[Stored records]
=== Section Start ===
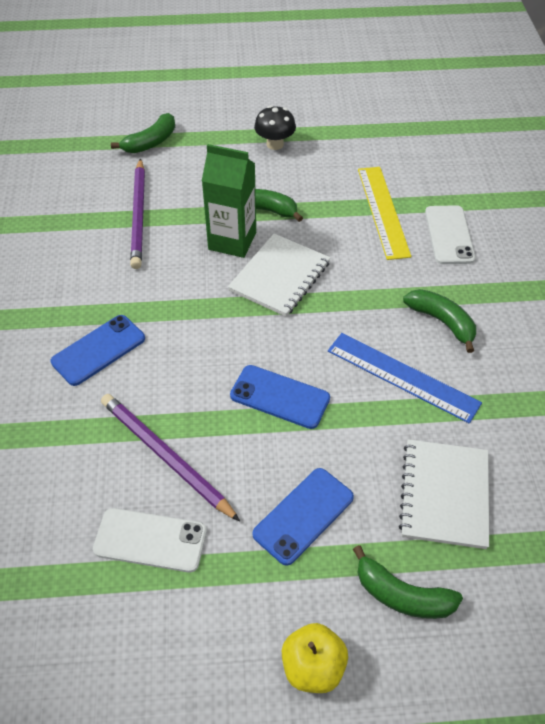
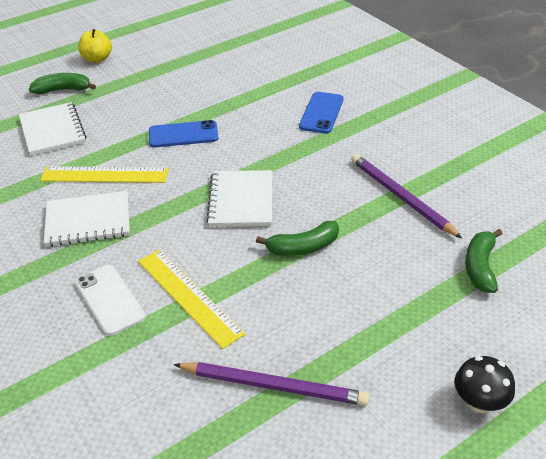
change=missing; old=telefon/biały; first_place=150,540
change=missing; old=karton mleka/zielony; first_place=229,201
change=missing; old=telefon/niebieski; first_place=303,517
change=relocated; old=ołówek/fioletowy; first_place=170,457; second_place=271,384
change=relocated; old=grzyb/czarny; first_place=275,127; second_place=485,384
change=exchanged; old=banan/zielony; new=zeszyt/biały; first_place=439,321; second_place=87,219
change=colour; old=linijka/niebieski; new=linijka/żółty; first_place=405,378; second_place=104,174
=== Section End ===
[TASK DETAILS]
Skipping any images, write out all the data exactly.

[SOLVED PROBLEM]
change=missing; old=telefon/biały; first_place=150,540
change=missing; old=karton mleka/zielony; first_place=229,201
change=missing; old=telefon/niebieski; first_place=303,517
change=relocated; old=ołówek/fioletowy; first_place=170,457; second_place=271,384
change=relocated; old=grzyb/czarny; first_place=275,127; second_place=485,384
change=exchanged; old=banan/zielony; new=zeszyt/biały; first_place=439,321; second_place=87,219
change=colour; old=linijka/niebieski; new=linijka/żółty; first_place=405,378; second_place=104,174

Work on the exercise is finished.